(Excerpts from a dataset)
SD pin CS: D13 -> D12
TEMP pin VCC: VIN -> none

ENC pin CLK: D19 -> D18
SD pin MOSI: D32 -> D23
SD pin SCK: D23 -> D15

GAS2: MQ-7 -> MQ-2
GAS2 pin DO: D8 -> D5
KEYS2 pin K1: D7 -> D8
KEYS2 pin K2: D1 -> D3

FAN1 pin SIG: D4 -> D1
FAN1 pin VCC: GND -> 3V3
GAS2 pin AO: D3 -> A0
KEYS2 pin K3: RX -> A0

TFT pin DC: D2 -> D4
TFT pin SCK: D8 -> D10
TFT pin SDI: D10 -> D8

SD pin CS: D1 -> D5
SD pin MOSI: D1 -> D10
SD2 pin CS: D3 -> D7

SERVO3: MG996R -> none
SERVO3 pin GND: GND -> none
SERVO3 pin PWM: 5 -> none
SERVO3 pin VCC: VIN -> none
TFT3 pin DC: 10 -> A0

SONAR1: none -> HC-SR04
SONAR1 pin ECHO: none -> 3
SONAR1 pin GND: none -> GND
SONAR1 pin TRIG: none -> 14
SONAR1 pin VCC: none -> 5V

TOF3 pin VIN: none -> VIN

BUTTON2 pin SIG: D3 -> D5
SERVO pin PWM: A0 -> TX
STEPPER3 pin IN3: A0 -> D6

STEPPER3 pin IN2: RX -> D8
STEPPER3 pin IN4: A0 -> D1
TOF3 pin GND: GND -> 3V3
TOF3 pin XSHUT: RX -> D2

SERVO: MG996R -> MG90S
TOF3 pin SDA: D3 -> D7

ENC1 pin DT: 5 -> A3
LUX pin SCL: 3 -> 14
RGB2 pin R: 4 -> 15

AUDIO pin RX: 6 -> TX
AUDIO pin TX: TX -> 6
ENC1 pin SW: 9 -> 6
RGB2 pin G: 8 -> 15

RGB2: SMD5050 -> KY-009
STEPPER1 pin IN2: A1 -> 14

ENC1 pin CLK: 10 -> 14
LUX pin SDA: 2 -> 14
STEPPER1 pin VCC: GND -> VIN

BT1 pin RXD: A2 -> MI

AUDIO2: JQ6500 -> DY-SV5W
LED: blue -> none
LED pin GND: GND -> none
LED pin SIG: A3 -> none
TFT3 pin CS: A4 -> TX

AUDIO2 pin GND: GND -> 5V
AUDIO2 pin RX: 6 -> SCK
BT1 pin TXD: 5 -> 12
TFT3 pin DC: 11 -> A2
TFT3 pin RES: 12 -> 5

*Try it:*
The line containing "STEPPER1 pin VCC: GND -> VIN" and every line after it, through the last one above, should be written out word for word.

*Problem solution:*
STEPPER1 pin VCC: GND -> VIN

BT1 pin RXD: A2 -> MI

AUDIO2: JQ6500 -> DY-SV5W
LED: blue -> none
LED pin GND: GND -> none
LED pin SIG: A3 -> none
TFT3 pin CS: A4 -> TX

AUDIO2 pin GND: GND -> 5V
AUDIO2 pin RX: 6 -> SCK
BT1 pin TXD: 5 -> 12
TFT3 pin DC: 11 -> A2
TFT3 pin RES: 12 -> 5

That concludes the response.